Required work:
Given the listing that follows, report all lines in which the string "moved" occurs.

Available records:

* * *

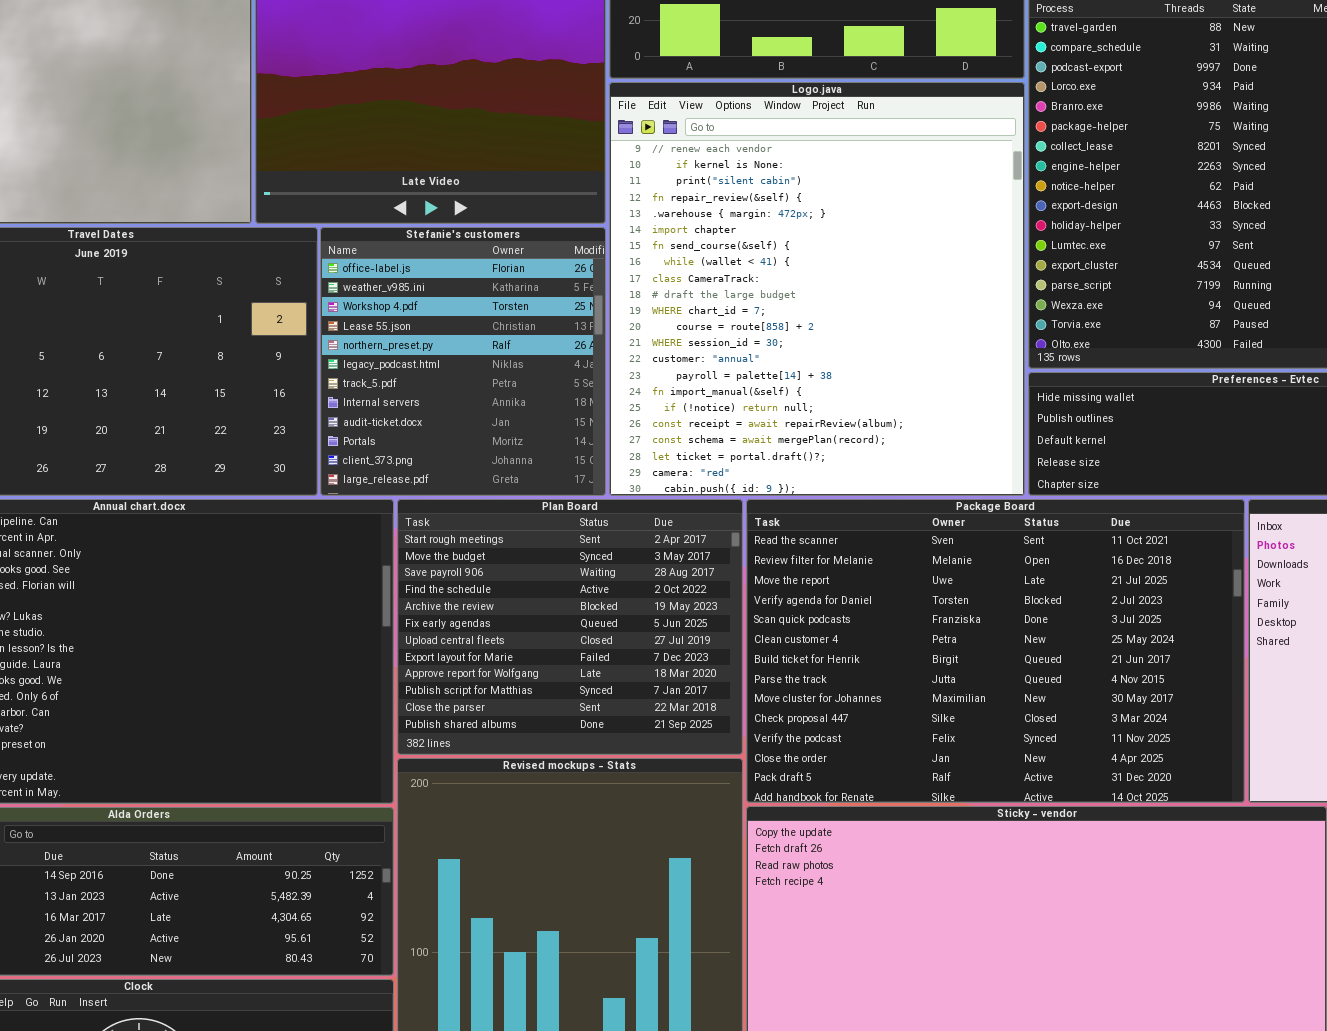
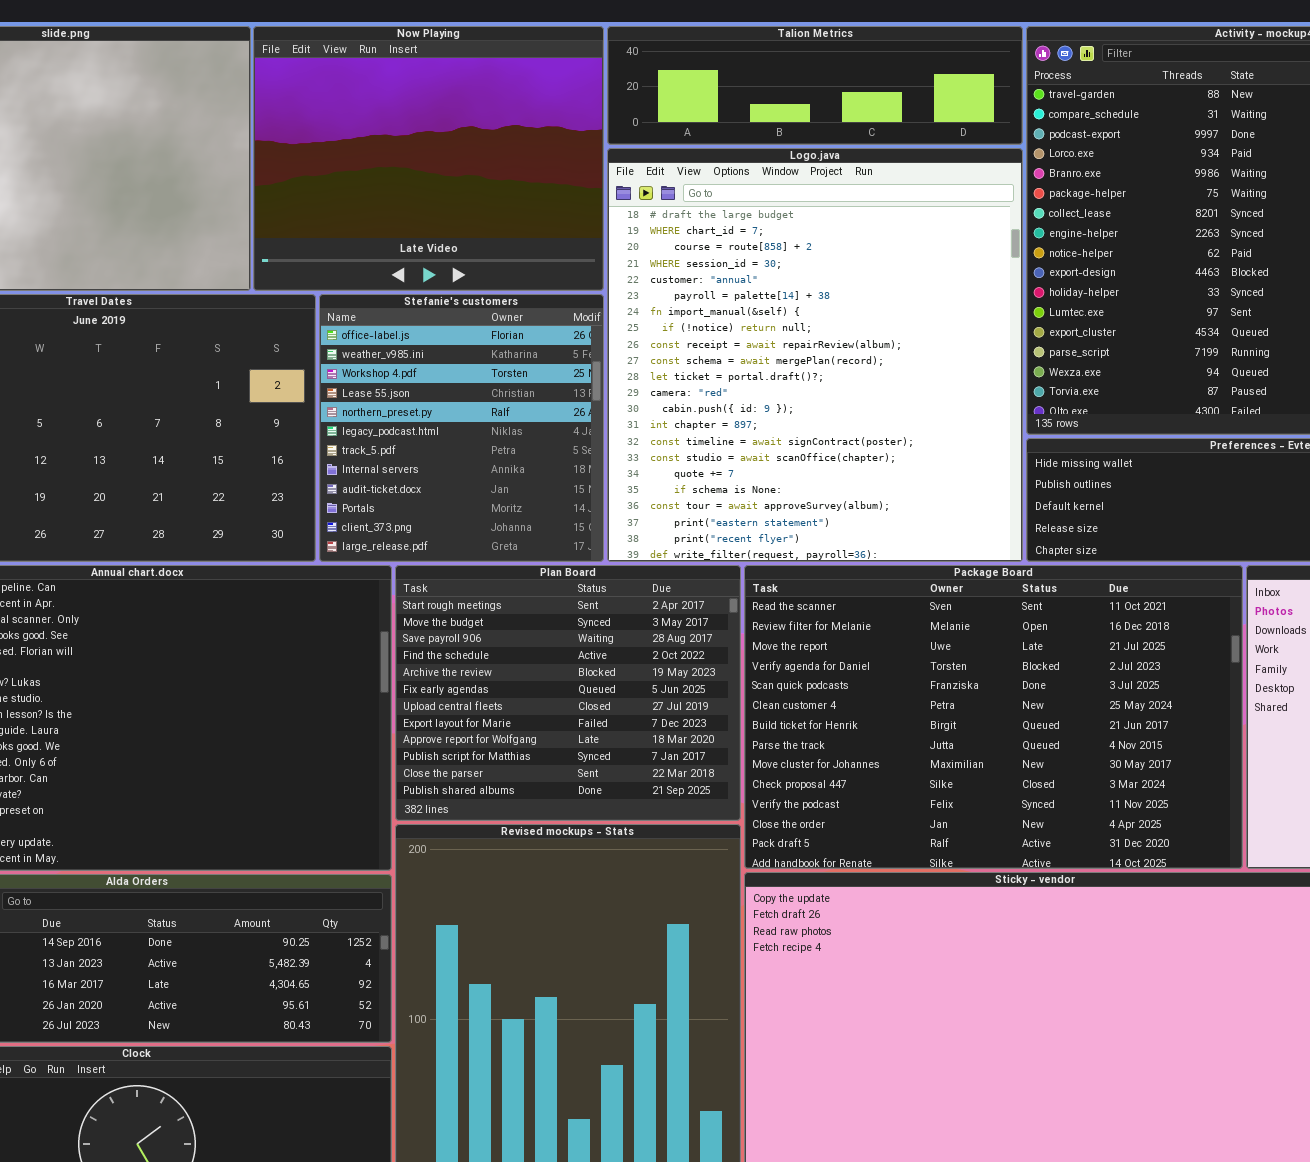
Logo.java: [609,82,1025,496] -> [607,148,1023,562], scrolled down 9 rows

* * *

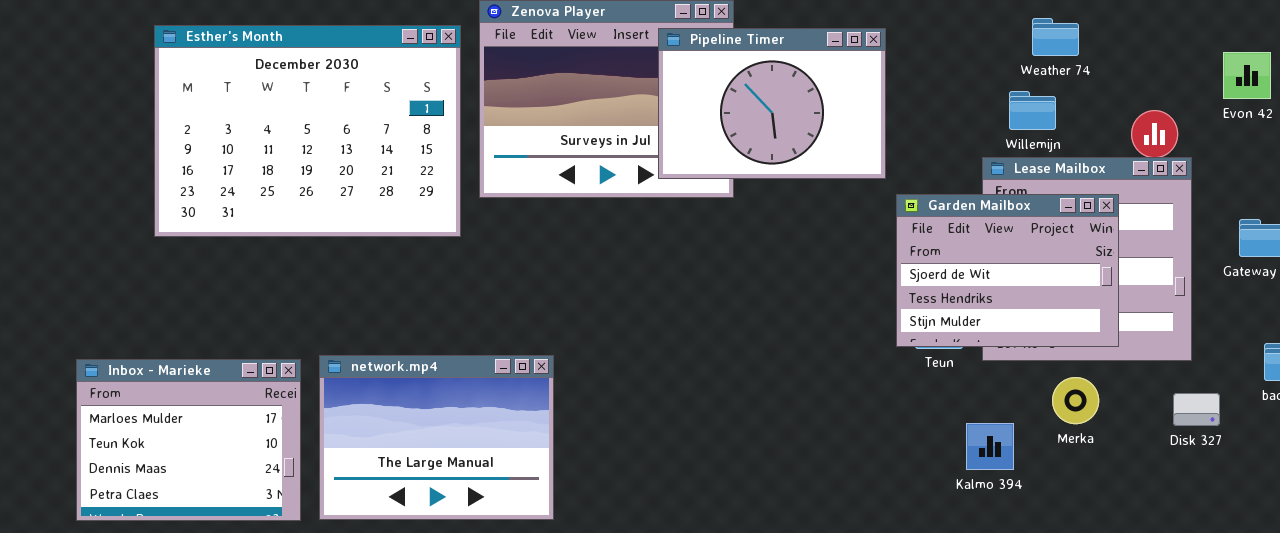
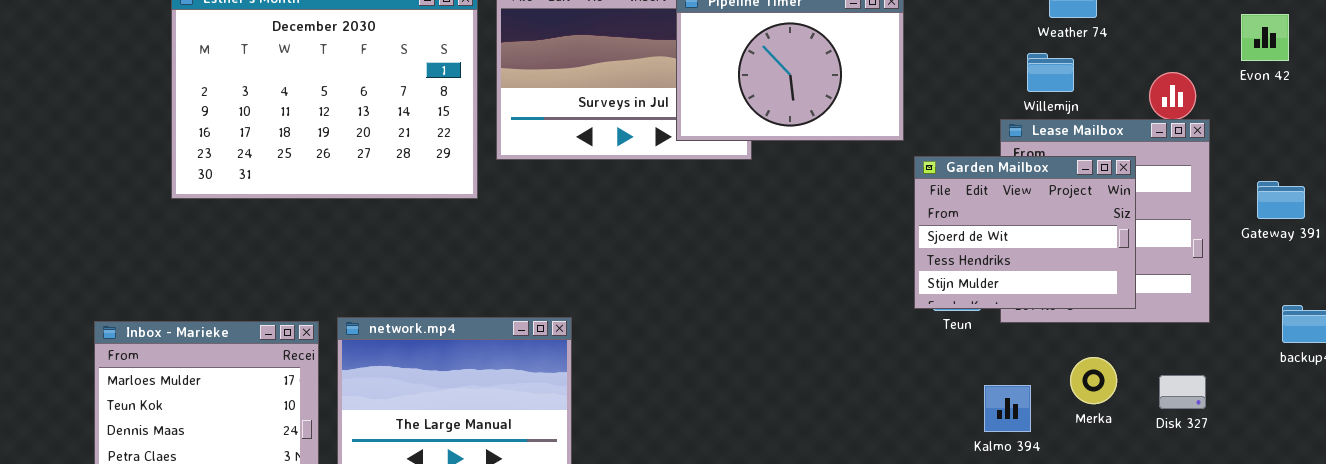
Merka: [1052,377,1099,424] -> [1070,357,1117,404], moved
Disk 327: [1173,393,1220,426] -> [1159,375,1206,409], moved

* * *

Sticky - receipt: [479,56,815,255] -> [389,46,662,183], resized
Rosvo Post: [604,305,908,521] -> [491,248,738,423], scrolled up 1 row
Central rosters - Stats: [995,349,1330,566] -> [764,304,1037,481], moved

* * *

Response:
Merka: [1052,377,1099,424] -> [1070,357,1117,404], moved
Disk 327: [1173,393,1220,426] -> [1159,375,1206,409], moved
Central rosters - Stats: [995,349,1330,566] -> [764,304,1037,481], moved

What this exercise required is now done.